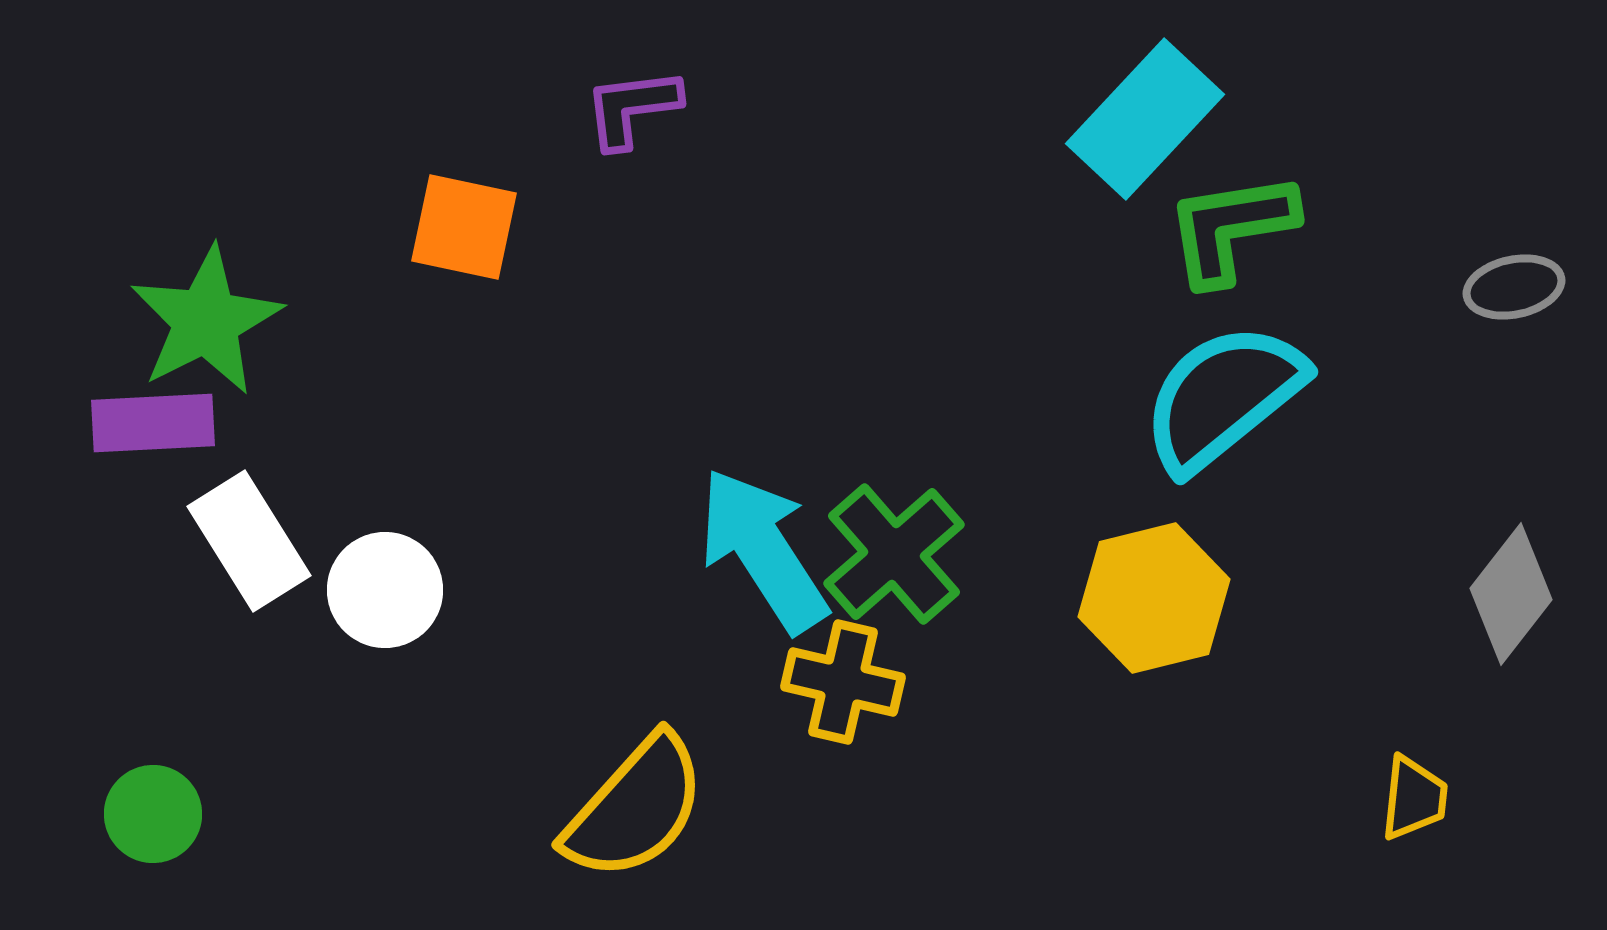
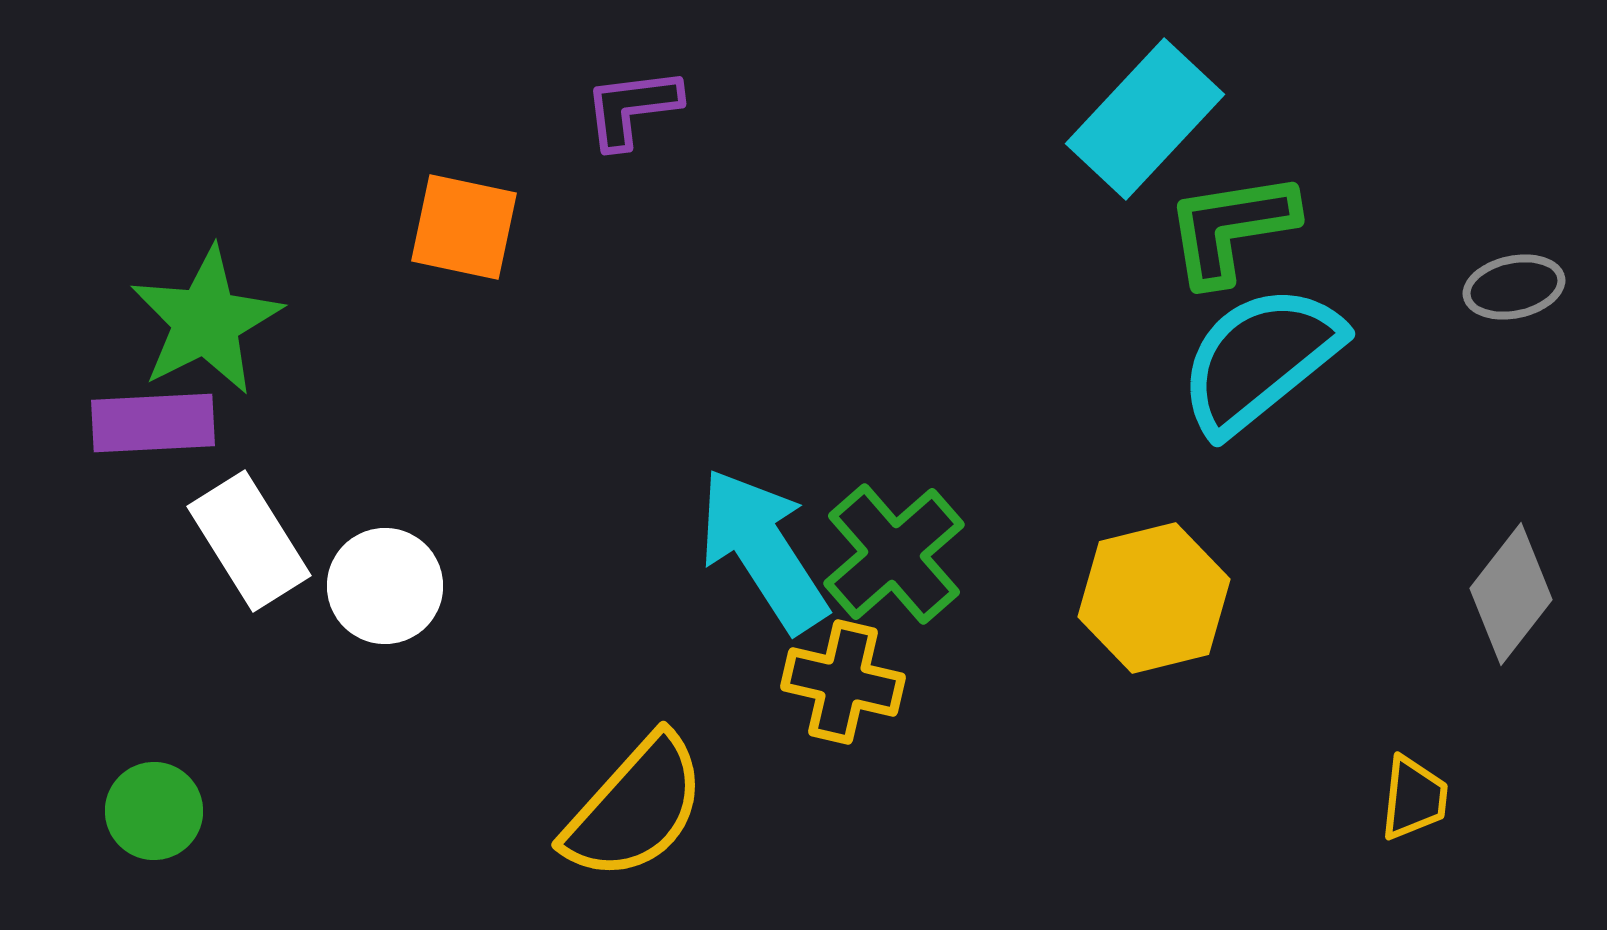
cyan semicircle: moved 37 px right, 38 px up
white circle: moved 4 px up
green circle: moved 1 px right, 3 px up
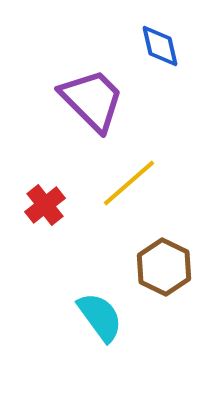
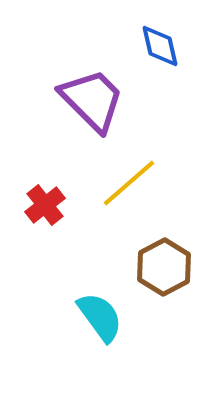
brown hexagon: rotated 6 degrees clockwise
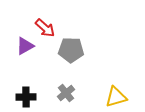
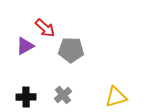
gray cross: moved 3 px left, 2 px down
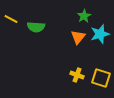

++++++

[Requirement] Scan the records for the string "moved" and report each line where it occurs.

[Answer to this problem]
cyan semicircle: moved 37 px right, 38 px up
white circle: moved 4 px up
green circle: moved 1 px right, 3 px up
gray cross: moved 3 px left, 2 px down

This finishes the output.